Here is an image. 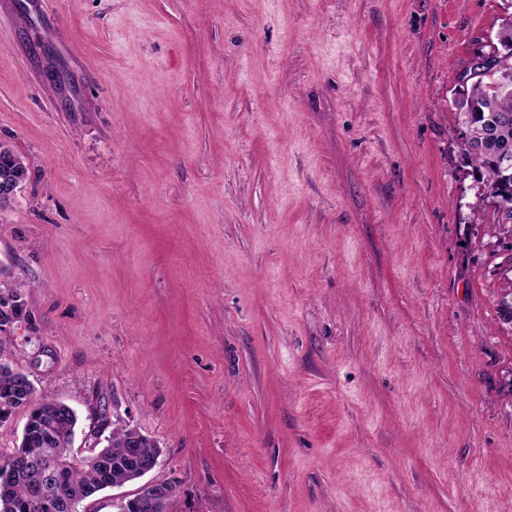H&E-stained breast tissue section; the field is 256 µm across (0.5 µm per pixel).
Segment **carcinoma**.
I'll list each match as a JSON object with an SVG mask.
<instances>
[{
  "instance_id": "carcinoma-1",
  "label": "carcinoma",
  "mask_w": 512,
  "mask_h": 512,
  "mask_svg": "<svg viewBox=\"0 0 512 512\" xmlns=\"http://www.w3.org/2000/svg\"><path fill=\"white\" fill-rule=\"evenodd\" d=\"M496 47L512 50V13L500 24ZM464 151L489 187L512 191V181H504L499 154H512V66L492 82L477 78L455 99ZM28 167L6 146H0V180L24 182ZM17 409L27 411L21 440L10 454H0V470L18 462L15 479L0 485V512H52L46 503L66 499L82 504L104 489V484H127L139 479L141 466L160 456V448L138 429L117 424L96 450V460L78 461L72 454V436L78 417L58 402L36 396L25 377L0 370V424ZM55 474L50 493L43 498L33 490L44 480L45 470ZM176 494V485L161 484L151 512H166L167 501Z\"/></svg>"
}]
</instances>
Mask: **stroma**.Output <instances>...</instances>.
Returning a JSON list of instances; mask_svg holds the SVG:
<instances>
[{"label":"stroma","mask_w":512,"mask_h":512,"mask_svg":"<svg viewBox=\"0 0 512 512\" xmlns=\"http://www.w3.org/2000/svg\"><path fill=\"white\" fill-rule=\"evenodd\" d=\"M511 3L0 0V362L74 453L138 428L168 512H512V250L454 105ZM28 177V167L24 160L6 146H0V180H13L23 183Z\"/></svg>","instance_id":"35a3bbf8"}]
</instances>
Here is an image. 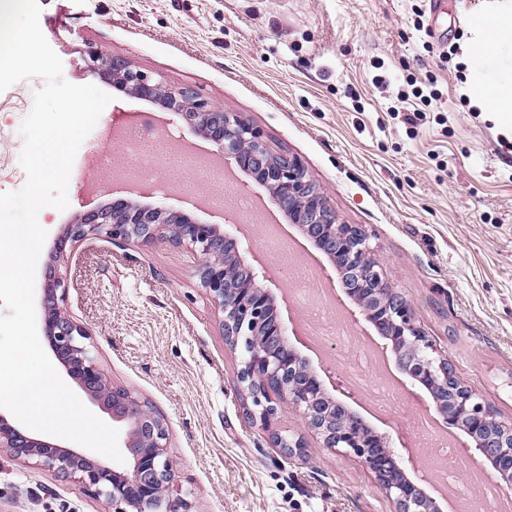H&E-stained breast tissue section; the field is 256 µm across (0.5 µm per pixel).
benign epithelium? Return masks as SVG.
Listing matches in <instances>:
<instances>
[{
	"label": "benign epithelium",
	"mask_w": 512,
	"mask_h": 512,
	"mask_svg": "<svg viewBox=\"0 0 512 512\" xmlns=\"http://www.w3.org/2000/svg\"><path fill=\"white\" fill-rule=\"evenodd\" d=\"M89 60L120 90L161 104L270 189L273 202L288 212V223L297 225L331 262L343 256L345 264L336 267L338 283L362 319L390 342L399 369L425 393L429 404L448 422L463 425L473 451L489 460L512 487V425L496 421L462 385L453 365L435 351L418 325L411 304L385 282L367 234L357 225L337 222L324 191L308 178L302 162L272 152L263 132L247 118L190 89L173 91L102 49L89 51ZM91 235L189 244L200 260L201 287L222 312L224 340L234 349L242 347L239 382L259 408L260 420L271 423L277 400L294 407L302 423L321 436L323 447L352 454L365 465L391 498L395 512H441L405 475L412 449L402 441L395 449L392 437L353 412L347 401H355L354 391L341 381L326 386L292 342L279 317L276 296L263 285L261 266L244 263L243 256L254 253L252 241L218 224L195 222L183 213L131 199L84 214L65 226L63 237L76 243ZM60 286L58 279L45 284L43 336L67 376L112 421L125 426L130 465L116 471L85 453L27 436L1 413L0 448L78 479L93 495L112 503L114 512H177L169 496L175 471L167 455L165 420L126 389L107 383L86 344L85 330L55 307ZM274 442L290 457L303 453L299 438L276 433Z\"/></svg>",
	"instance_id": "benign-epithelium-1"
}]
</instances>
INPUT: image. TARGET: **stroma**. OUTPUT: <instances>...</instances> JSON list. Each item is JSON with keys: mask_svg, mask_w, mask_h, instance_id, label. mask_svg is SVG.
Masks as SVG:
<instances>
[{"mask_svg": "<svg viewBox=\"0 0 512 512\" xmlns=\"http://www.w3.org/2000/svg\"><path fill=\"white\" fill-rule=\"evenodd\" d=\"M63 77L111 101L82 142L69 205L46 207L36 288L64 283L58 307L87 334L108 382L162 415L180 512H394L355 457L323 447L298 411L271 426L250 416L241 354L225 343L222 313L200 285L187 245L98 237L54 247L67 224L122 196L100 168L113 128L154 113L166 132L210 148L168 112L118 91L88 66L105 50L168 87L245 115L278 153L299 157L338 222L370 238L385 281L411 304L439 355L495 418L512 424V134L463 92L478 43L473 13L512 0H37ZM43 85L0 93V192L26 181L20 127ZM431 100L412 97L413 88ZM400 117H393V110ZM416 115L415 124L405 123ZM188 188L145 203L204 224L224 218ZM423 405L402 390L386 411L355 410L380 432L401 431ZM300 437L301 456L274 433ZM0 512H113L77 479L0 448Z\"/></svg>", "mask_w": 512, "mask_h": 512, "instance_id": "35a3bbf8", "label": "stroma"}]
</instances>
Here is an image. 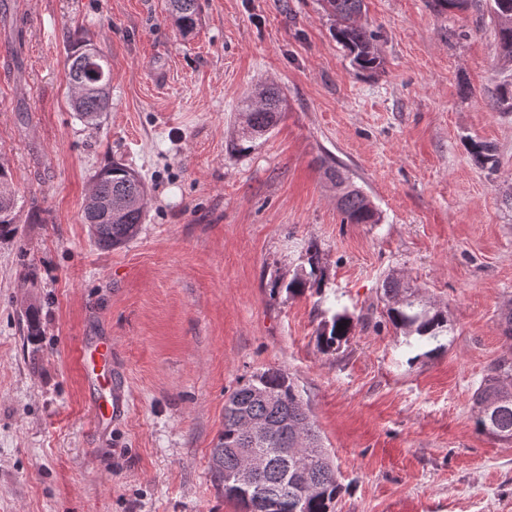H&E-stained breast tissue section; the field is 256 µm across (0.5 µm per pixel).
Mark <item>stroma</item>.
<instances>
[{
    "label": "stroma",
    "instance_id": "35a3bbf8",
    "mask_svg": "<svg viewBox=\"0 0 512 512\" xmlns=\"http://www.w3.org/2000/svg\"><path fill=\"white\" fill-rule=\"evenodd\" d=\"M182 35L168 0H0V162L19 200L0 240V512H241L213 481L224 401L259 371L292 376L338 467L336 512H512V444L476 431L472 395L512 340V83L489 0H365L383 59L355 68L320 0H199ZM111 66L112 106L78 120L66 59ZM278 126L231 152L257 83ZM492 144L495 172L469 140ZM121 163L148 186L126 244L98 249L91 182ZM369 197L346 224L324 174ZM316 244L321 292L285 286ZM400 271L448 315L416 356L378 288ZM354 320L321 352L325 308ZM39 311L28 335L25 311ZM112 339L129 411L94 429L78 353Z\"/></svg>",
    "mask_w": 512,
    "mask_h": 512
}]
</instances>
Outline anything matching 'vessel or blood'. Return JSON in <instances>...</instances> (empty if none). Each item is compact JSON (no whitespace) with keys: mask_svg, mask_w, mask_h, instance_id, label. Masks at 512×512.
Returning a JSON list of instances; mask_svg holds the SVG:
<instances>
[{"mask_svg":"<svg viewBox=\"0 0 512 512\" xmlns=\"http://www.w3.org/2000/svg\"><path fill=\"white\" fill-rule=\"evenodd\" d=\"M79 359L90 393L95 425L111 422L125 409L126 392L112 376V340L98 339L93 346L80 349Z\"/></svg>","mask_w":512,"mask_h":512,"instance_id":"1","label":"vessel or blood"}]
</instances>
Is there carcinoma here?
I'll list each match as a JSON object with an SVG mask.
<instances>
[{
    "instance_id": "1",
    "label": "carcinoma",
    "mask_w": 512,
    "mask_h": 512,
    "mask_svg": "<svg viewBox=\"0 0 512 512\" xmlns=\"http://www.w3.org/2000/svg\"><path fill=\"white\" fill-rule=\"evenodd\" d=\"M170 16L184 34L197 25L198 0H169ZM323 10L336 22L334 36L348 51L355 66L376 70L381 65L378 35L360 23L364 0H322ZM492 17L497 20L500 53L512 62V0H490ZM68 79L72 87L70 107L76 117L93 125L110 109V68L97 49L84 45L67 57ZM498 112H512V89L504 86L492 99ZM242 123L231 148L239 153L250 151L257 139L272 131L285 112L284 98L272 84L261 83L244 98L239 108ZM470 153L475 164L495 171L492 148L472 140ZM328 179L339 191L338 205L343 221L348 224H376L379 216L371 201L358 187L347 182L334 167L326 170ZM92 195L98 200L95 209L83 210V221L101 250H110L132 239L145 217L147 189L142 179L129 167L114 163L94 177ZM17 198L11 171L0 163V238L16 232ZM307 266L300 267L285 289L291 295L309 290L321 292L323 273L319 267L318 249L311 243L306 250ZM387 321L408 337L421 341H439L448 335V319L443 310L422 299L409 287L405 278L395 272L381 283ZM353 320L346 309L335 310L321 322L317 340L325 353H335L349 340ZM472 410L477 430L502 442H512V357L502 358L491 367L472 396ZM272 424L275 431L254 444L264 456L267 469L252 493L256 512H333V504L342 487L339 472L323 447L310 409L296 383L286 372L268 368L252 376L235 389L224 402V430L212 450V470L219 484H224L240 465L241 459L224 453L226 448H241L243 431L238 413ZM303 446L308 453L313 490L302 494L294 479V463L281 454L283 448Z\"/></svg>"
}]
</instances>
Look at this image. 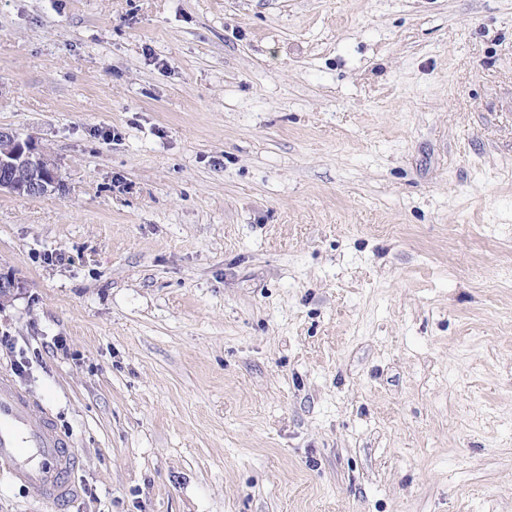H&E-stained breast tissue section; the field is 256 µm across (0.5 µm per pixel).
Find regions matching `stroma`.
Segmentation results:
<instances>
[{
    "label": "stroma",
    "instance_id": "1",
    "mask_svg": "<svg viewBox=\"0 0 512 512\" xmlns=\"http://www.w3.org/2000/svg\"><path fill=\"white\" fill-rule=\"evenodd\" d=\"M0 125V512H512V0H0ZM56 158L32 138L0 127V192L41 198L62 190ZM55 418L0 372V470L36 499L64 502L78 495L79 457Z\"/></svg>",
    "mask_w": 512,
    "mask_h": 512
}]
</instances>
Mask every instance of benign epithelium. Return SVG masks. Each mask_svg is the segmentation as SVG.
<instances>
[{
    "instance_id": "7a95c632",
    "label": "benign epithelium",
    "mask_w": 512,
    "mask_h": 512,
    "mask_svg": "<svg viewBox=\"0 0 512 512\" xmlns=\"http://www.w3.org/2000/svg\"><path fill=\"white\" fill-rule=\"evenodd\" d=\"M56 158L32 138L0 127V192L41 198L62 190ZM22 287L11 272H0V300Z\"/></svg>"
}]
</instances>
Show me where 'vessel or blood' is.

***

From the "Mask every instance" line to the close of the listing, restate each line word for word.

#### SOLUTION
Mask every instance of benign epithelium. Return SVG masks. Each mask_svg is the segmentation as SVG.
<instances>
[{
    "instance_id": "7a95c632",
    "label": "benign epithelium",
    "mask_w": 512,
    "mask_h": 512,
    "mask_svg": "<svg viewBox=\"0 0 512 512\" xmlns=\"http://www.w3.org/2000/svg\"><path fill=\"white\" fill-rule=\"evenodd\" d=\"M56 158L32 138L0 127V192L41 198L62 190ZM22 287L11 272H0V300Z\"/></svg>"
}]
</instances>
Show me where 'vessel or blood' is.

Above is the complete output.